WHAT TO PRODUCE — Copy the lines running from the one that contains "none -> white brick H5 level 1" to the end of the entries below, exactly and with no pictures.

━━━━━━━━━━━━━━━━━━━━━━━━━━━━━━

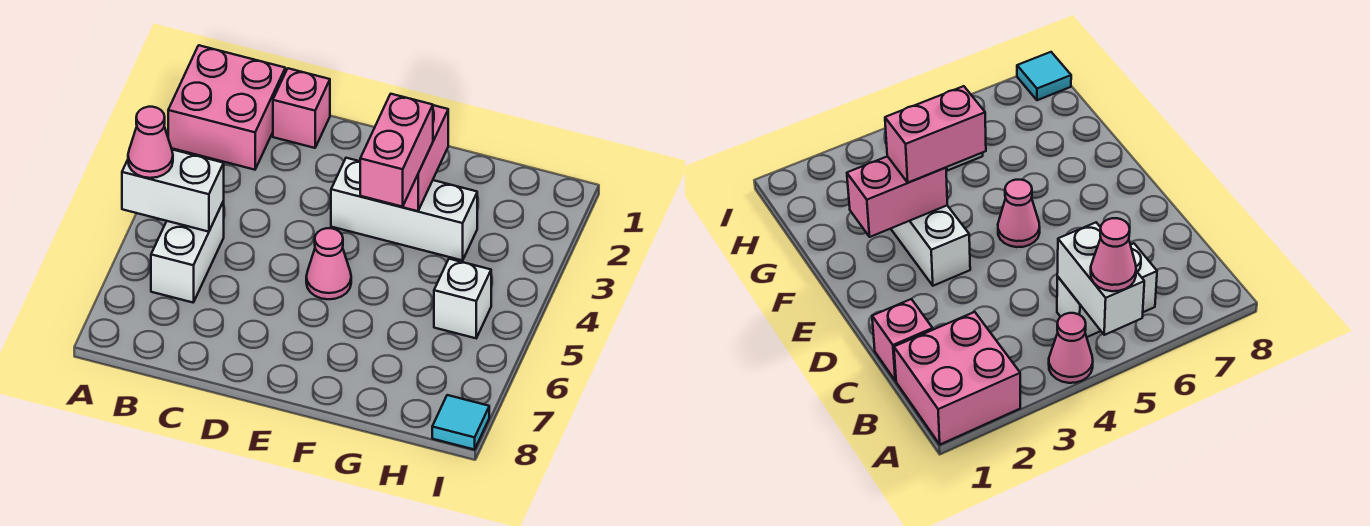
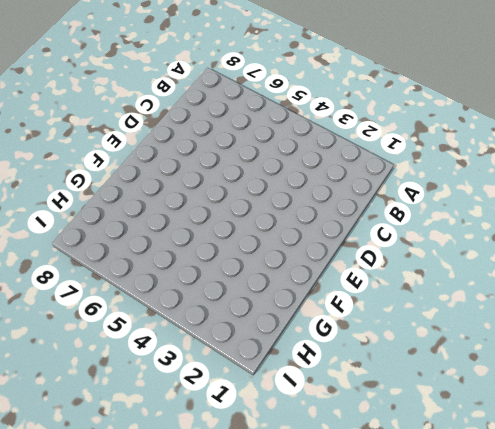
none -> pink brick A1:B2 level 1
none -> pink cone A4 level 1
none -> white brick B5:B6 level 1

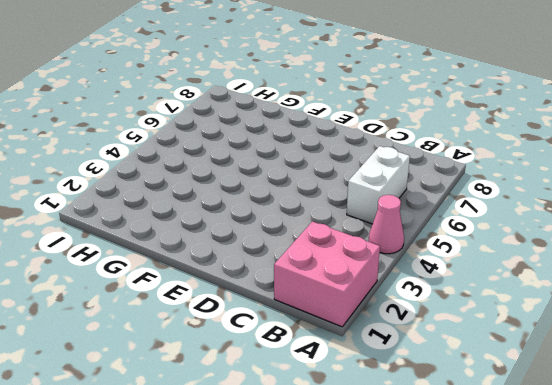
none -> pink brick C1 level 1
none -> white brick E3:G3 level 1
none -> pink cone E5 level 1

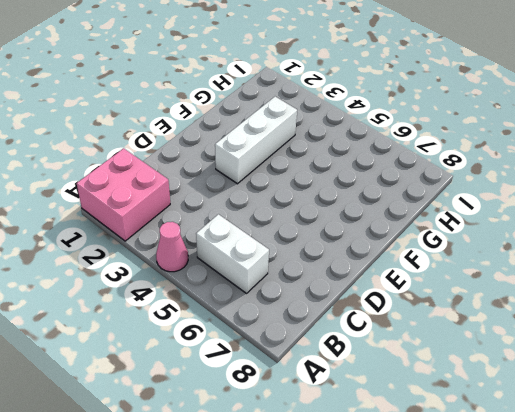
none -> pink brick C1 level 1
none -> pink cone E5 level 1
none -> white brick H5 level 1

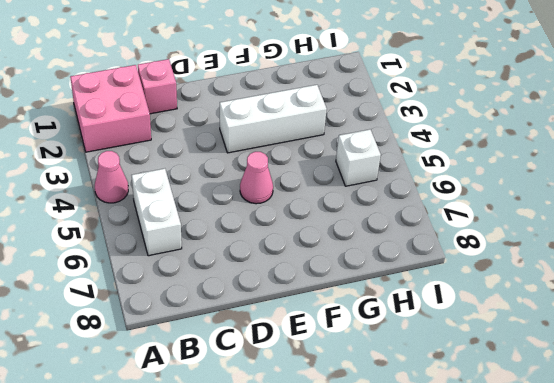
none -> cyan tile I8 level 1
none -> white brick A5:B5 level 2
none -> pink brick F2:F3 level 2

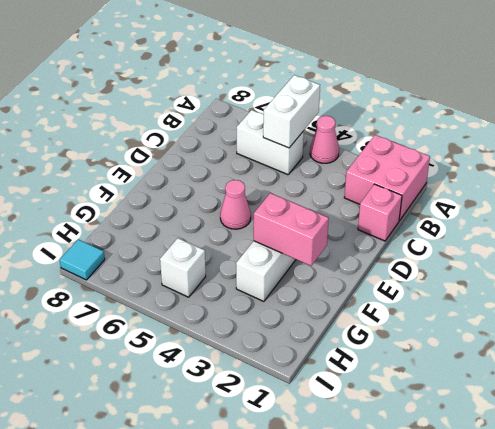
none -> pink cone A5 level 3
none -> pink brick F3:F4 level 3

━━━━━━━━━━━━━━━━━━━━━━━━━━━━━━

REPLY TO THE EXERCISE —
none -> white brick H5 level 1

none -> cyan tile I8 level 1
none -> white brick A5:B5 level 2
none -> pink brick F2:F3 level 2

none -> pink cone A5 level 3
none -> pink brick F3:F4 level 3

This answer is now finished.